Brief: Only the lines from the one containing "(394, 111) = (1139, 411): orange" through the end of the listing are to be transcribed, exactly and with both ends included.

The data:
_____

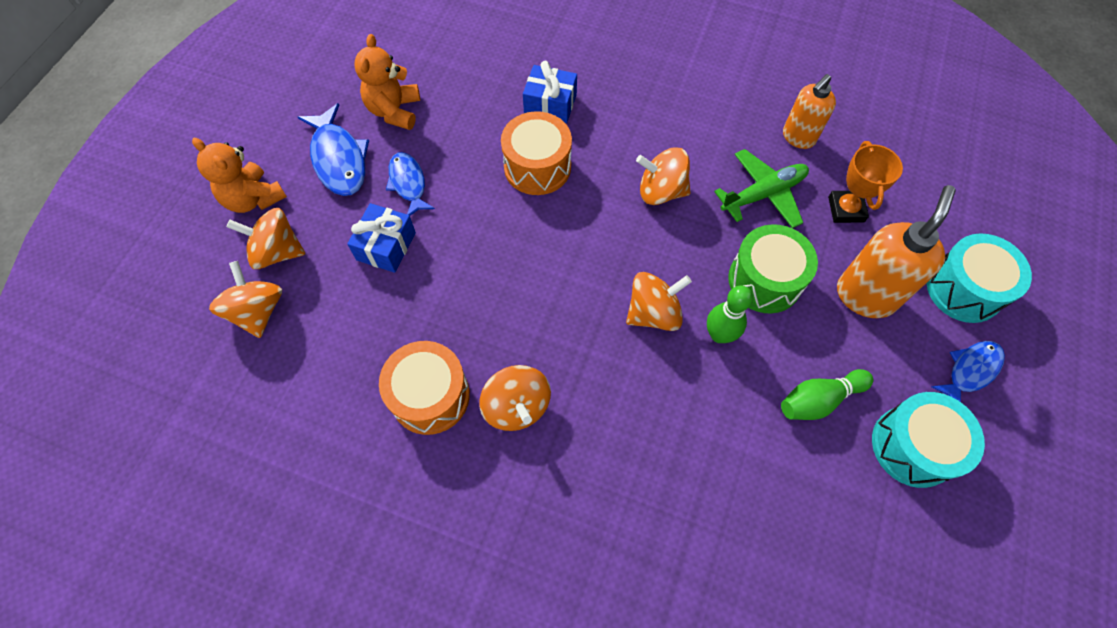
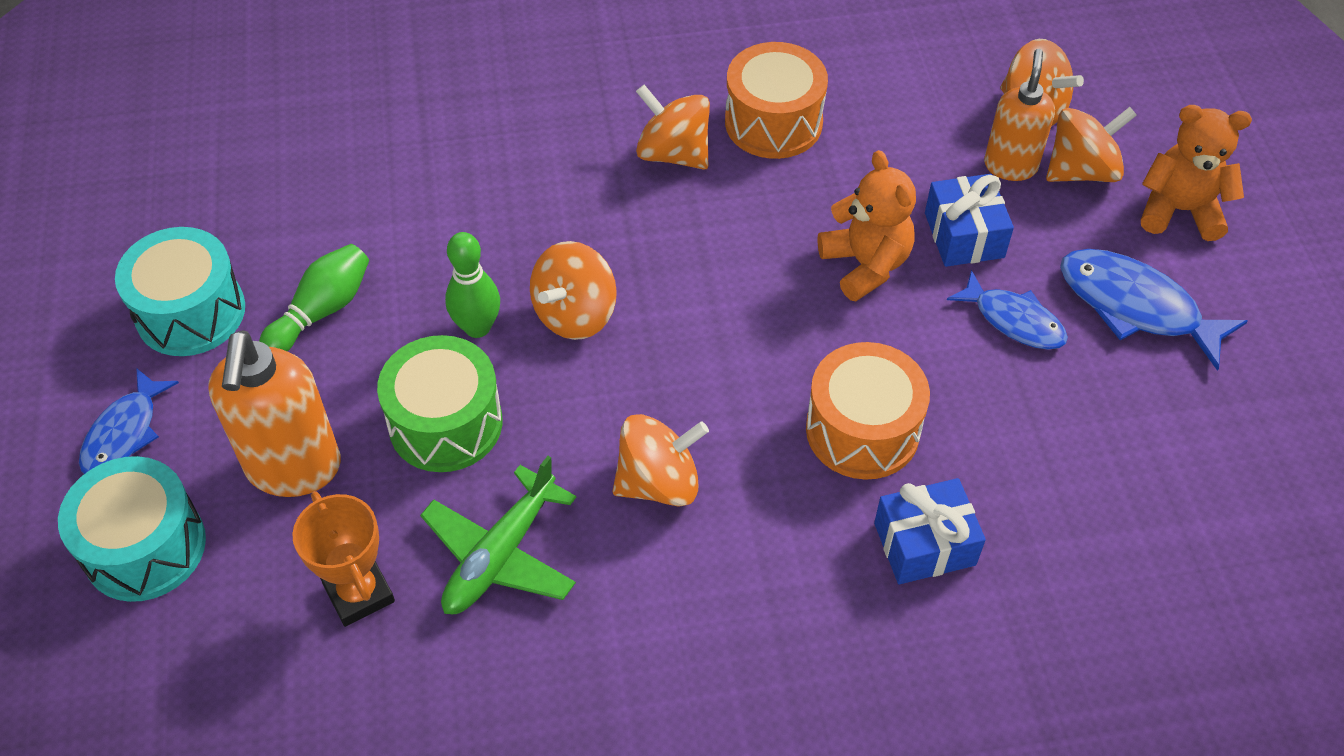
camera: 150 degrees right, 10 degrees down
(394, 111) = (1139, 411): orange teddy bear -> orange teddy bear (865, 265)
(798, 137) = (483, 693): orange soap dispenser -> orange soap dispenser (1010, 165)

_____

Answer box:
(394, 111) = (1139, 411): orange teddy bear -> orange teddy bear (865, 265)
(798, 137) = (483, 693): orange soap dispenser -> orange soap dispenser (1010, 165)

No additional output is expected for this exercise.